▶ **Input**
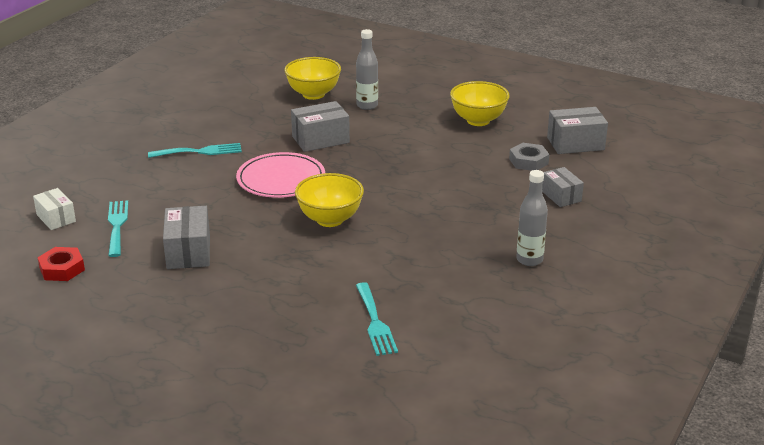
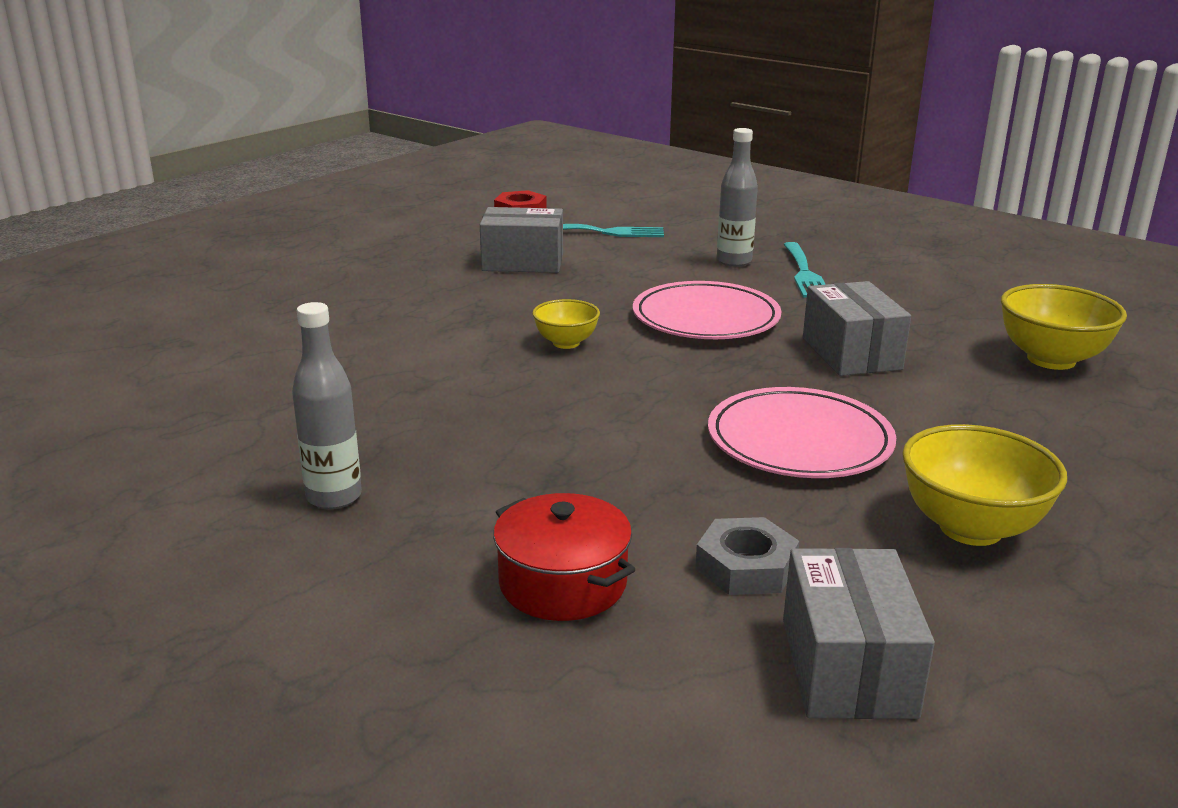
camera: 100 degrees right, 5 degrees down
(56, 218) = (634, 209): white box -> none
(330, 219) = (566, 343): yellow bowl -> yellow bowl, size x0.59
(367, 106) = (1014, 405): grey bottle -> grey bottle (734, 261)
(375, 322) = (271, 352): turquoise fork -> none
(422, 152) = (799, 441): none -> pink plate
(561, 196) = (563, 583): grey box -> red pot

▶ **Problem statement**
Leave out the pictures and repeat exactly the lines from the start of the material through the line that contains "(375, 322) = (271, 352): turquoise", both included.

▶ **Solution for this problem**
camera: 100 degrees right, 5 degrees down
(56, 218) = (634, 209): white box -> none
(330, 219) = (566, 343): yellow bowl -> yellow bowl, size x0.59
(367, 106) = (1014, 405): grey bottle -> grey bottle (734, 261)
(375, 322) = (271, 352): turquoise fork -> none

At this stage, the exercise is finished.